Source data:
***

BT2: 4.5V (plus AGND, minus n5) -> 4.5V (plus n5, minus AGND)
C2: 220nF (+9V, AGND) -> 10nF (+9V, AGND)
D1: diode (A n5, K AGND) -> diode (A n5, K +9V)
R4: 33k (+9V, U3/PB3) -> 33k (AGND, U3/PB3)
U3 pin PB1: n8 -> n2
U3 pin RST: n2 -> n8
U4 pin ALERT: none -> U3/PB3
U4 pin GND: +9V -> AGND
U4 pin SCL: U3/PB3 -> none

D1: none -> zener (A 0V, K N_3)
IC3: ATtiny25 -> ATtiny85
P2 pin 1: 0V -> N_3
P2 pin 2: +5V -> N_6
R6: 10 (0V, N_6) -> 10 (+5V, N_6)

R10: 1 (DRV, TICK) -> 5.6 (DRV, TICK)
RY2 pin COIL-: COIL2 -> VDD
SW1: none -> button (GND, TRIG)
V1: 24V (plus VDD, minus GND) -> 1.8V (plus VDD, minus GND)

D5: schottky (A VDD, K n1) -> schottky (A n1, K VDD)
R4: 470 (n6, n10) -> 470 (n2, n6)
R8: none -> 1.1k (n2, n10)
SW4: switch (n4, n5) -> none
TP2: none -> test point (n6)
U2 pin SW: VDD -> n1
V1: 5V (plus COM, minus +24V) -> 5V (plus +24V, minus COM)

***

Assigned task: A count is needed of the lines in the entries that contain "plus". Supply only that number.

Written answer: 3